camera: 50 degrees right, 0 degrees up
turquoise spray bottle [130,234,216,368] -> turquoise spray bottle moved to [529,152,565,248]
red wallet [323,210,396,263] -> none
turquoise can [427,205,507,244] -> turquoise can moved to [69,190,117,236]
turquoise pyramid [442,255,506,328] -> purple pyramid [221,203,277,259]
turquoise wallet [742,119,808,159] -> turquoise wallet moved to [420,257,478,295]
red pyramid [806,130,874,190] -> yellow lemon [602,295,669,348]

* * *

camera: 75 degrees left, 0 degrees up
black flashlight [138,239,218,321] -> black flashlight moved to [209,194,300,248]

...

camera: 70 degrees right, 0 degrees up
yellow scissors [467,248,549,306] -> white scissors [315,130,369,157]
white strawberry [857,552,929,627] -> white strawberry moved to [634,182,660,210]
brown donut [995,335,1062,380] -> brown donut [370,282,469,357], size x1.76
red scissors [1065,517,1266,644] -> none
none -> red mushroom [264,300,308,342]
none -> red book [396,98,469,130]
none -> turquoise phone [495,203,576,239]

- Brief:
In the entries above, one line contains "camera: 75 degrees left, 0 degrees up" and another contains "black flashlight [138,239,218,321]". Reproduce exactly those two lines and the lines between them, nothing else.

- Output for this task:
camera: 75 degrees left, 0 degrees up
black flashlight [138,239,218,321] -> black flashlight moved to [209,194,300,248]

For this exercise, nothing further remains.